**WHAT NEEDS TO BE DONE**: Transcribe each entry exactly, without pictures.

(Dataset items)
******

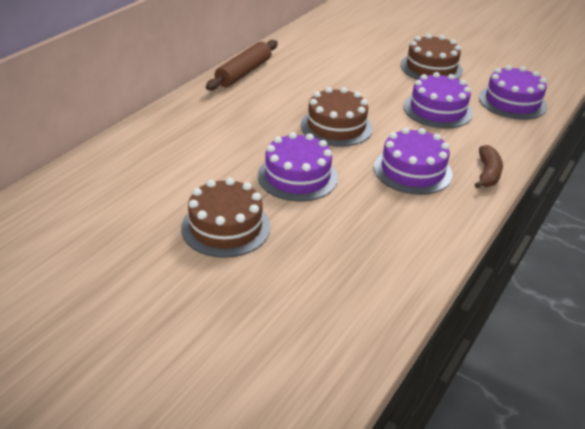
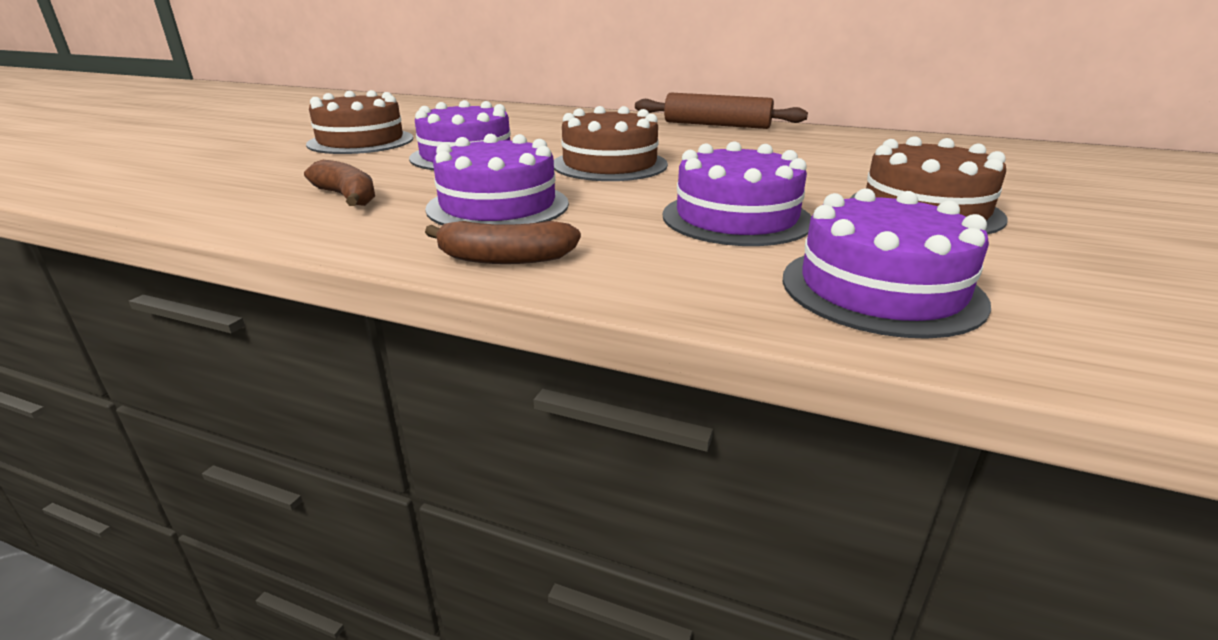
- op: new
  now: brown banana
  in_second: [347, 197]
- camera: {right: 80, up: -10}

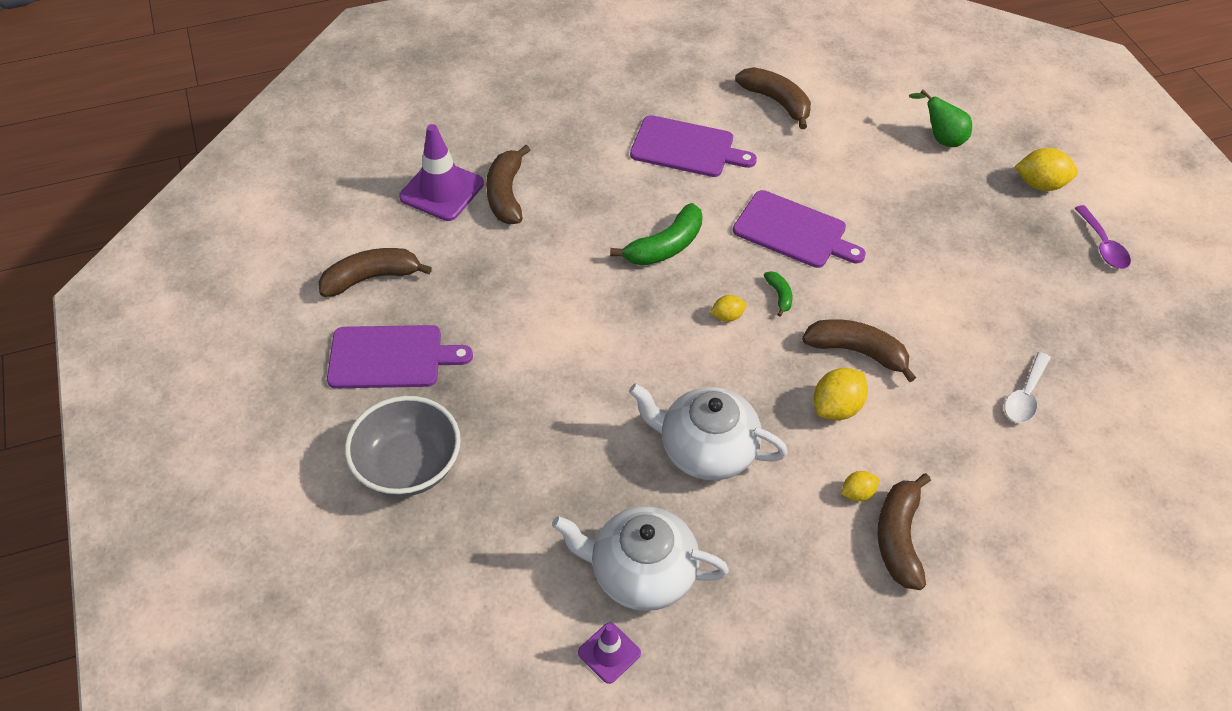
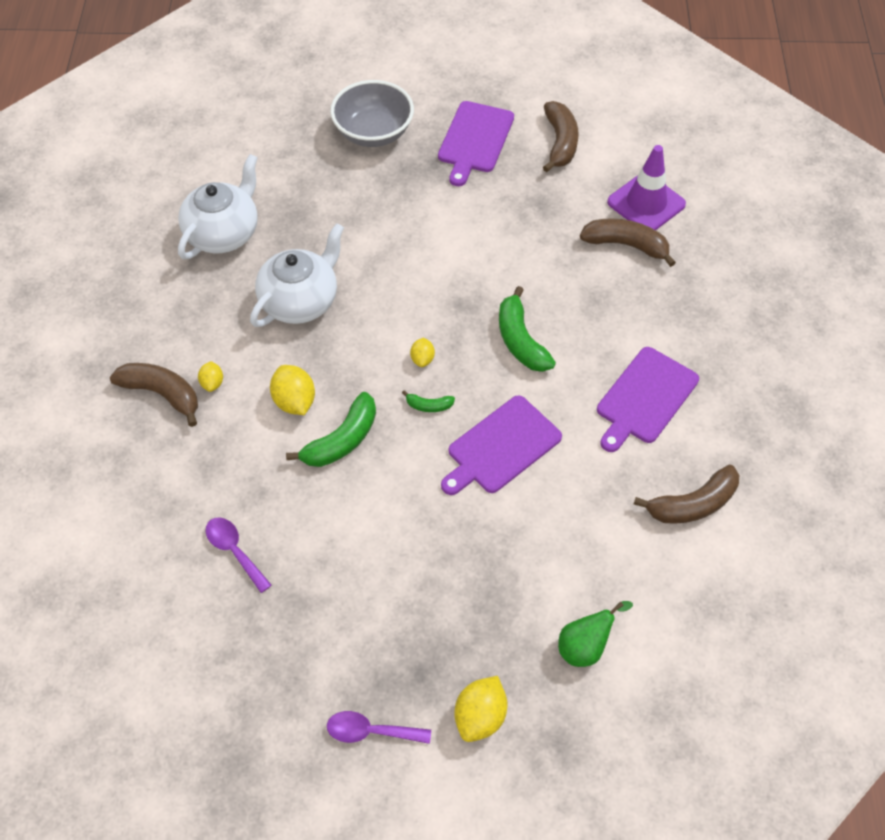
- op: repainted
  was: white spoon
  now: purple spoon
  in_first: [1025, 396]
  in_second: [235, 551]
- op: repainted
  was: brown banana
  now: green banana
  in_first: [857, 352]
  in_second: [342, 440]
- op: gone
  was: purple traffic cone
  in_first: [609, 653]
- camera: {right: 110, up: 5}

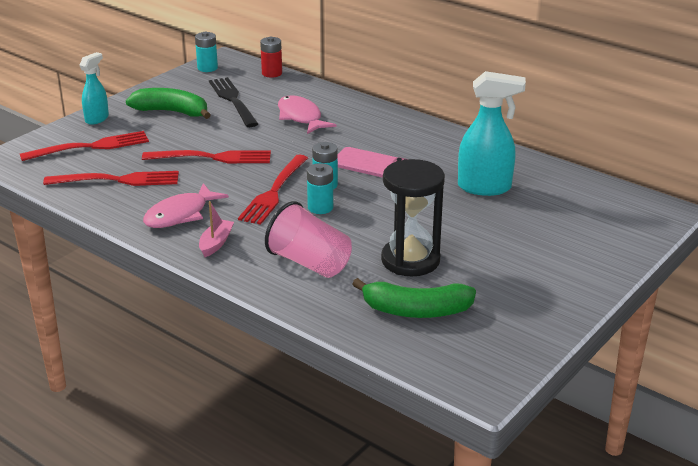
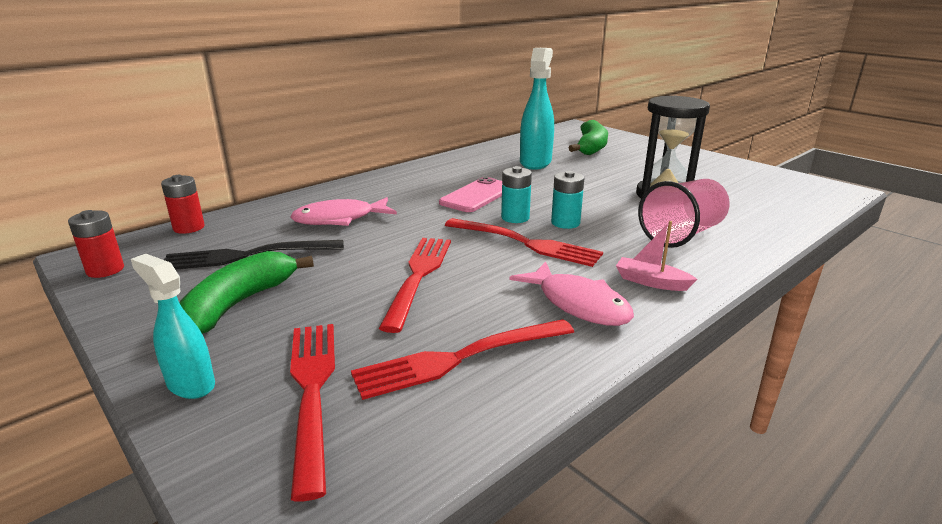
- op: repainted
  was: turquoise battery
  now: red battery
  in_first: [207, 68]
  in_second: [105, 270]
- op: rotated
  was: red fork
  in_first: [117, 180]
  in_second: [459, 358]
  clockwise: -120
- op: shifted
  was: green banana
  in_first: [416, 311]
  in_second: [591, 147]
- camera: {right: -80, up: -5}

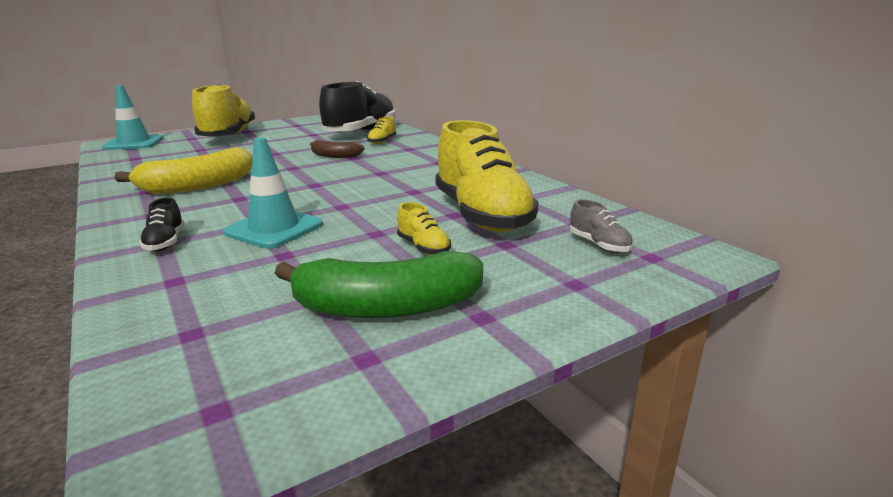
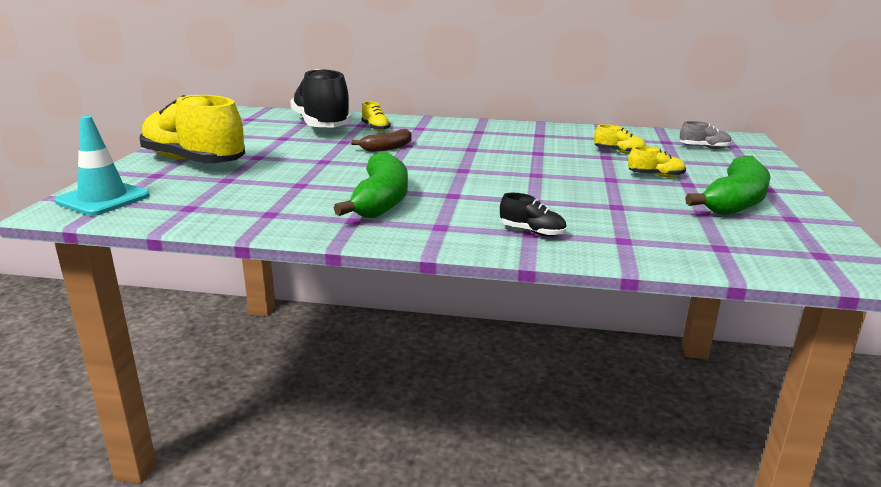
- op: repainted
  was: yellow banana
  now: green banana
  in_first: [198, 186]
  in_second: [381, 201]
- op: scaled
  was: yellow shoe
  in_first: [482, 215]
  in_second: [619, 152]
  ratio: 0.41
- op: gone
  was: turquoise traffic cone
  in_first: [274, 229]
- camera: {right: -50, up: 0}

******

**EXPECTED ANSWER**:
- op: new
  now: brown banana
  in_second: [347, 197]
- camera: {right: 80, up: -10}

- op: repainted
  was: white spoon
  now: purple spoon
  in_first: [1025, 396]
  in_second: [235, 551]
- op: repainted
  was: brown banana
  now: green banana
  in_first: [857, 352]
  in_second: [342, 440]
- op: gone
  was: purple traffic cone
  in_first: [609, 653]
- camera: {right: 110, up: 5}

- op: repainted
  was: turquoise battery
  now: red battery
  in_first: [207, 68]
  in_second: [105, 270]
- op: rotated
  was: red fork
  in_first: [117, 180]
  in_second: [459, 358]
  clockwise: -120
- op: shifted
  was: green banana
  in_first: [416, 311]
  in_second: [591, 147]
- camera: {right: -80, up: -5}

- op: repainted
  was: yellow banana
  now: green banana
  in_first: [198, 186]
  in_second: [381, 201]
- op: scaled
  was: yellow shoe
  in_first: [482, 215]
  in_second: [619, 152]
  ratio: 0.41
- op: gone
  was: turquoise traffic cone
  in_first: [274, 229]
- camera: {right: -50, up: 0}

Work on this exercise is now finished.